◆ DIRECTION ◆
Copy the following records line for line, without changing anything.

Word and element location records
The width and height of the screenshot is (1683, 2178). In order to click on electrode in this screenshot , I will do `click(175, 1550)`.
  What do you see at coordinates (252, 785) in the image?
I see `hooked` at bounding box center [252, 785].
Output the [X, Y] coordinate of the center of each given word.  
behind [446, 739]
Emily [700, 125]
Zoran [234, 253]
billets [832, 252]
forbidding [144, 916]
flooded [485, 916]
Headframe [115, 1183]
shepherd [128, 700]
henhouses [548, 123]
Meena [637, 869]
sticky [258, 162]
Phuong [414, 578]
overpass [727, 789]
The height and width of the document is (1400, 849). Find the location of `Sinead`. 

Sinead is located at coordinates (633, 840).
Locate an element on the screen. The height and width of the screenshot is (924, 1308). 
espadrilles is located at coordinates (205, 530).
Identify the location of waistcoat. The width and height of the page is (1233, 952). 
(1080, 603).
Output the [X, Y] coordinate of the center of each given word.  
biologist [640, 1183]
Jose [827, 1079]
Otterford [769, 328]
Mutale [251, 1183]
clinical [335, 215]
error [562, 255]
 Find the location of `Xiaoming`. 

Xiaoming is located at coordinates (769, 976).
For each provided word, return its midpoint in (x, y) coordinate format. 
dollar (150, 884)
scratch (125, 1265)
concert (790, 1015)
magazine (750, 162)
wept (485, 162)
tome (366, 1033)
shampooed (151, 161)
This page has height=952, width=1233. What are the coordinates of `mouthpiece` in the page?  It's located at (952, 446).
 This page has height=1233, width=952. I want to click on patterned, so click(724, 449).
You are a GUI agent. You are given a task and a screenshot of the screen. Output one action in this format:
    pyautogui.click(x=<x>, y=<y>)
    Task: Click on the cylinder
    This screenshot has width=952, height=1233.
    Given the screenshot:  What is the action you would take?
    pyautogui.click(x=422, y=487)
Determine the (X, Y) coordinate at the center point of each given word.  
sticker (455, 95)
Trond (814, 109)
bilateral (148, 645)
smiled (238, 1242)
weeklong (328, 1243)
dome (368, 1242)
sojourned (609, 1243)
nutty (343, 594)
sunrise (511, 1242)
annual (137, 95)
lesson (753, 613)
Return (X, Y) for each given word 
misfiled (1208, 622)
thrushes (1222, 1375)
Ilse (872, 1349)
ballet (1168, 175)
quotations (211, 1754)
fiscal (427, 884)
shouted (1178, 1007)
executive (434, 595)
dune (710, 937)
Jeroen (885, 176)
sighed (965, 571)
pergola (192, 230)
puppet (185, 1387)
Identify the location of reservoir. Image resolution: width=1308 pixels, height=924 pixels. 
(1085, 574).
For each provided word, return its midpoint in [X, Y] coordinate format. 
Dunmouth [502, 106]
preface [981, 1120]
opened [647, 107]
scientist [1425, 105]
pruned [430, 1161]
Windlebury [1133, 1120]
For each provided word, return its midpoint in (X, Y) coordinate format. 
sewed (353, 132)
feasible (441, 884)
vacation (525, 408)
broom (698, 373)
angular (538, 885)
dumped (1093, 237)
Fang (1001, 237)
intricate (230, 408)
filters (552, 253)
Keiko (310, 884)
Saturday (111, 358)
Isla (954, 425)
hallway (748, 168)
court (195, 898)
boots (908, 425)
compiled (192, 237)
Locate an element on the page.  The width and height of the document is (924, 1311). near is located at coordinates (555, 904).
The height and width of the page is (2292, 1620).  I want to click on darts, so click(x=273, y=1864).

◆ THE RESPONSE ◆
The width and height of the screenshot is (1683, 2178). In order to click on electrode in this screenshot , I will do `click(175, 1550)`.
  What do you see at coordinates (252, 785) in the image?
I see `hooked` at bounding box center [252, 785].
Output the [X, Y] coordinate of the center of each given word.  
behind [446, 739]
Emily [700, 125]
Zoran [234, 253]
billets [832, 252]
forbidding [144, 916]
flooded [485, 916]
Headframe [115, 1183]
shepherd [128, 700]
henhouses [548, 123]
Meena [637, 869]
sticky [258, 162]
Phuong [414, 578]
overpass [727, 789]
The height and width of the document is (1400, 849). Find the location of `Sinead`. 

Sinead is located at coordinates (633, 840).
Locate an element on the screen. The height and width of the screenshot is (924, 1308). 
espadrilles is located at coordinates (205, 530).
Identify the location of waistcoat. The width and height of the page is (1233, 952). 
(1080, 603).
Output the [X, Y] coordinate of the center of each given word.  
biologist [640, 1183]
Jose [827, 1079]
Otterford [769, 328]
Mutale [251, 1183]
clinical [335, 215]
error [562, 255]
 Find the location of `Xiaoming`. 

Xiaoming is located at coordinates (769, 976).
For each provided word, return its midpoint in (x, y) coordinate format. 
dollar (150, 884)
scratch (125, 1265)
concert (790, 1015)
magazine (750, 162)
wept (485, 162)
tome (366, 1033)
shampooed (151, 161)
This page has height=952, width=1233. What are the coordinates of `mouthpiece` in the page?  It's located at (952, 446).
 This page has height=1233, width=952. I want to click on patterned, so click(724, 449).
You are a GUI agent. You are given a task and a screenshot of the screen. Output one action in this format:
    pyautogui.click(x=<x>, y=<y>)
    Task: Click on the cylinder
    This screenshot has width=952, height=1233.
    Given the screenshot:  What is the action you would take?
    pyautogui.click(x=422, y=487)
Determine the (X, Y) coordinate at the center point of each given word.  
sticker (455, 95)
Trond (814, 109)
bilateral (148, 645)
smiled (238, 1242)
weeklong (328, 1243)
dome (368, 1242)
sojourned (609, 1243)
nutty (343, 594)
sunrise (511, 1242)
annual (137, 95)
lesson (753, 613)
Return (X, Y) for each given word 
misfiled (1208, 622)
thrushes (1222, 1375)
Ilse (872, 1349)
ballet (1168, 175)
quotations (211, 1754)
fiscal (427, 884)
shouted (1178, 1007)
executive (434, 595)
dune (710, 937)
Jeroen (885, 176)
sighed (965, 571)
pergola (192, 230)
puppet (185, 1387)
Identify the location of reservoir. Image resolution: width=1308 pixels, height=924 pixels. 
(1085, 574).
For each provided word, return its midpoint in [X, Y] coordinate format. 
Dunmouth [502, 106]
preface [981, 1120]
opened [647, 107]
scientist [1425, 105]
pruned [430, 1161]
Windlebury [1133, 1120]
For each provided word, return its midpoint in (X, Y) coordinate format. 
sewed (353, 132)
feasible (441, 884)
vacation (525, 408)
broom (698, 373)
angular (538, 885)
dumped (1093, 237)
Fang (1001, 237)
intricate (230, 408)
filters (552, 253)
Keiko (310, 884)
Saturday (111, 358)
Isla (954, 425)
hallway (748, 168)
court (195, 898)
boots (908, 425)
compiled (192, 237)
Locate an element on the page.  The width and height of the document is (924, 1311). near is located at coordinates (555, 904).
The height and width of the page is (2292, 1620).  I want to click on darts, so click(x=273, y=1864).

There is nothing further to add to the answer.